Job =>
In the listing below, find every line with the string "grey" and pull it out.

Records for this exercise =>
..........

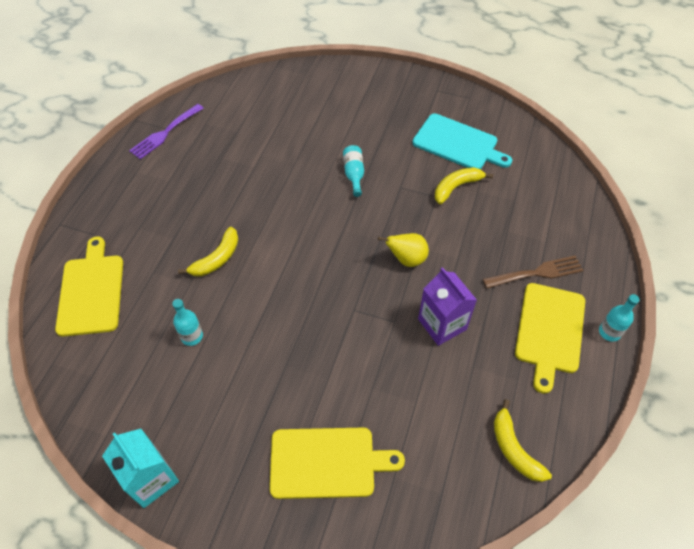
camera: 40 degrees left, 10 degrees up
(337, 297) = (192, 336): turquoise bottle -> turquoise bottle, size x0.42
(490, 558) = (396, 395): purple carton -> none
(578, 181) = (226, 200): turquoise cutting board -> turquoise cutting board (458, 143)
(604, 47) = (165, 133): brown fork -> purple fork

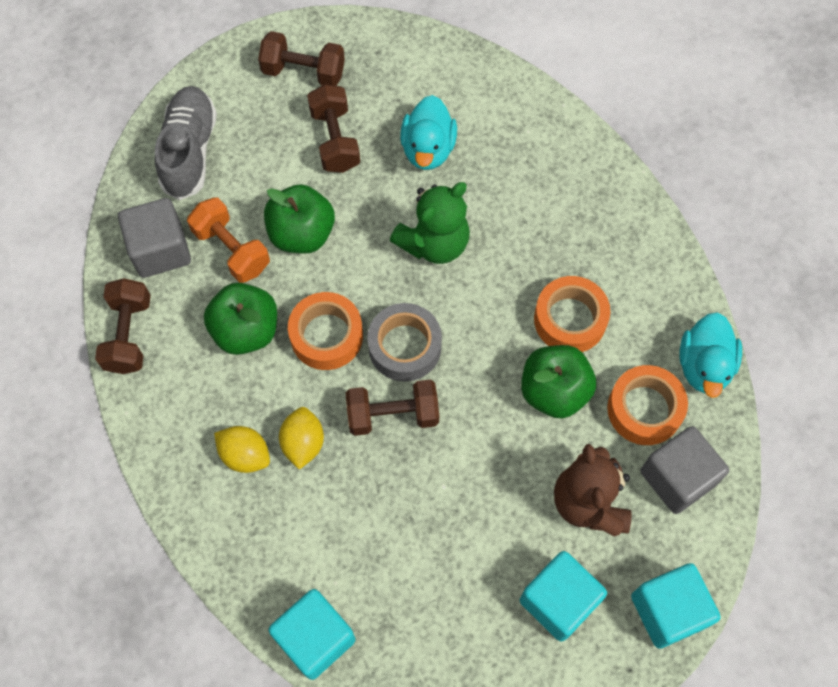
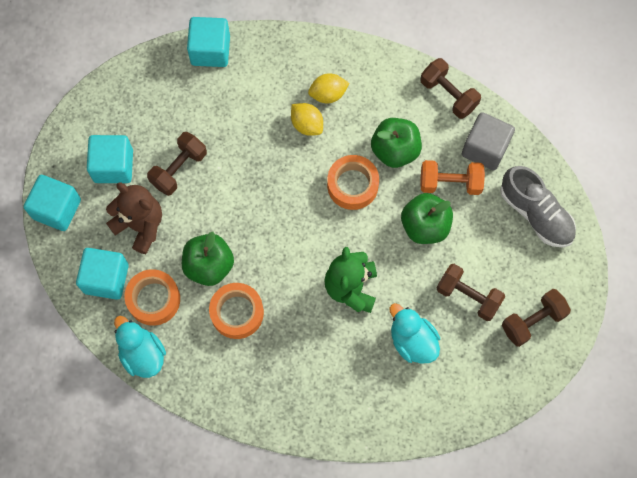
camera: 135 degrees right, 5 degrees up
(393, 415) = (278, 178): brown dumbbell -> brown dumbbell (179, 169)
(404, 347) = (307, 217): grey tape -> none
(677, 478) = (106, 278): grey cube -> turquoise cube

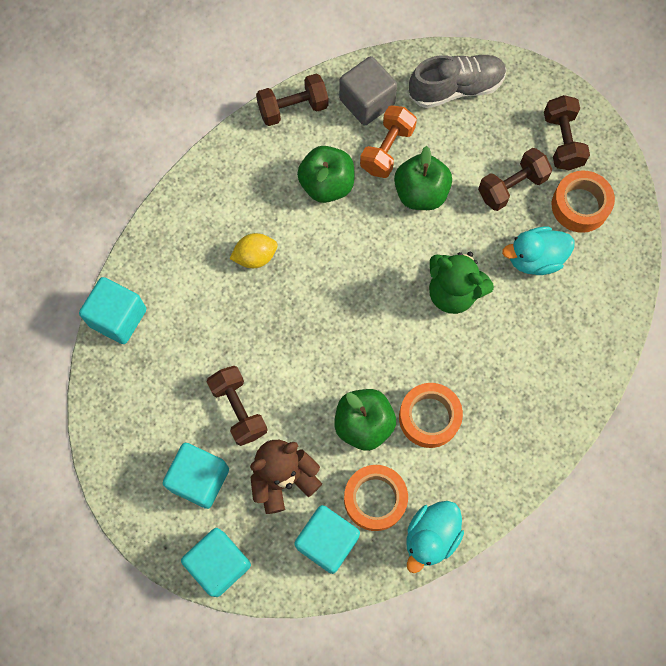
camera: 65 degrees left, 0 degrees up
(142, 354) = (431, 537): turquoise duck -> turquoise duck turned 45 degrees counterclockwise
(328, 94) = (232, 221): yellow lemon -> none
(352, 185) = (344, 242): orange tape -> orange tape (580, 205)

..........

Answer to the problem =>
(404, 347) = (307, 217): grey tape -> none
(677, 478) = (106, 278): grey cube -> turquoise cube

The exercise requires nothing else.